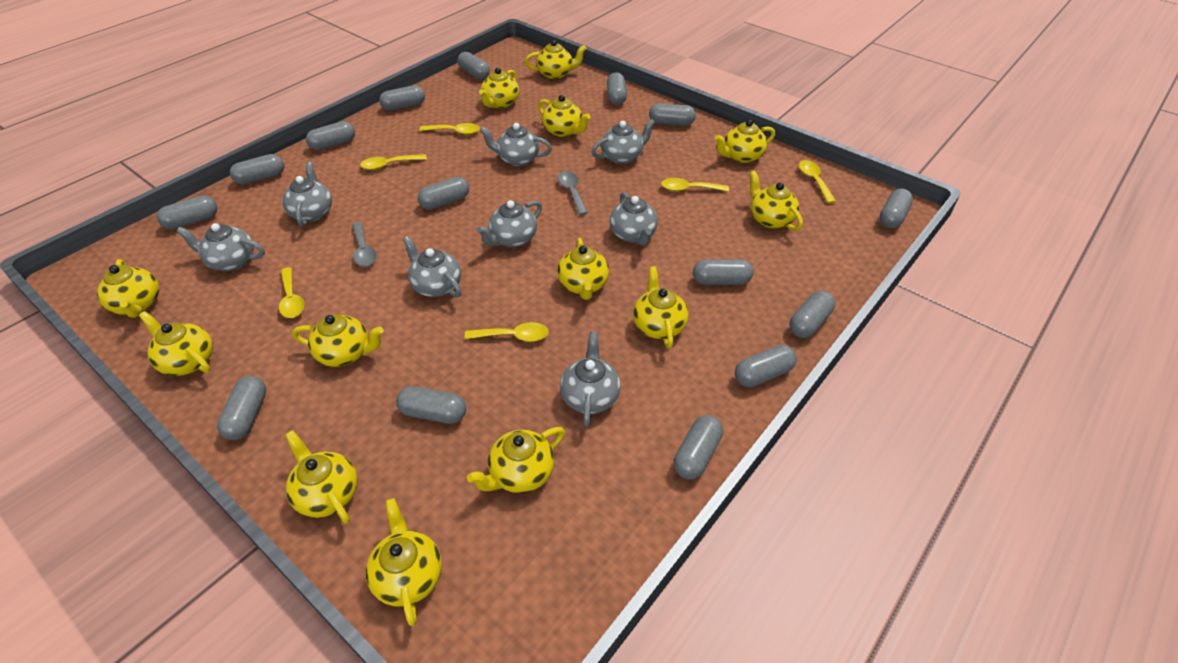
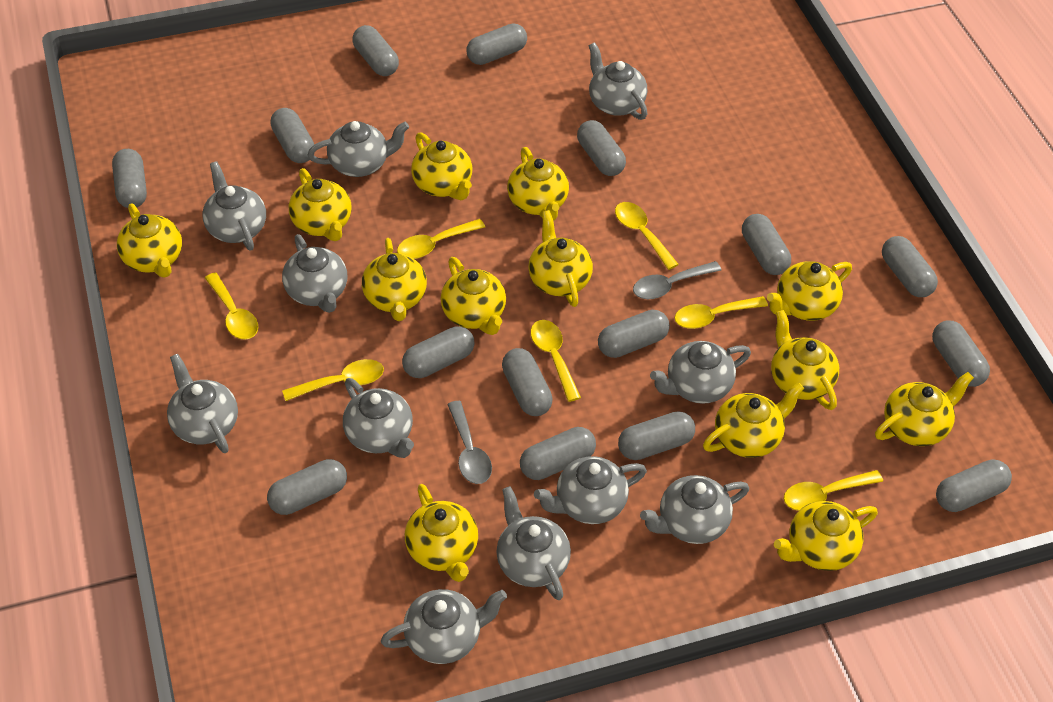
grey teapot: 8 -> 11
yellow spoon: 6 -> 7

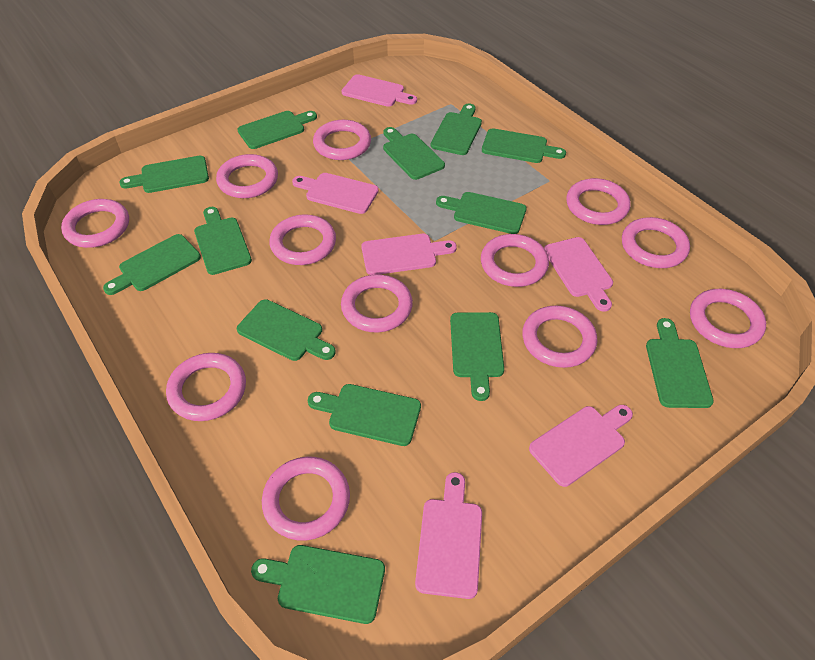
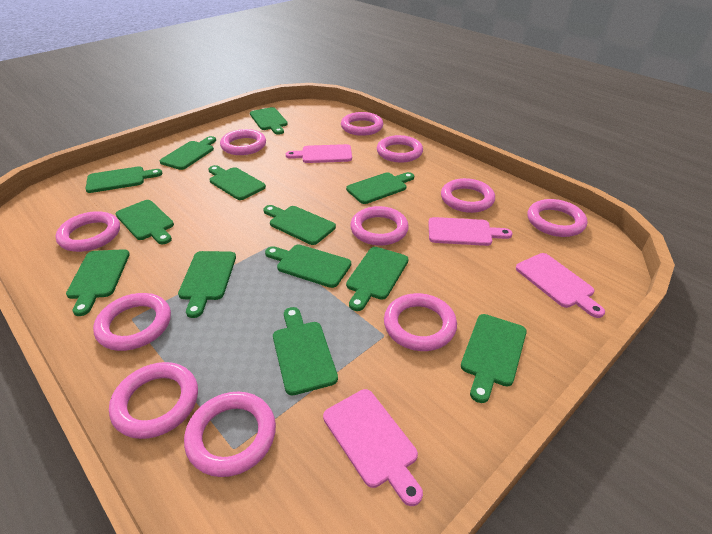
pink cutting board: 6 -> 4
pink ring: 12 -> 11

:::

### Work to complete
Scan the data for the word "pink" and copy every line where it shows up.

### Written solution
pink cutting board: 6 -> 4
pink ring: 12 -> 11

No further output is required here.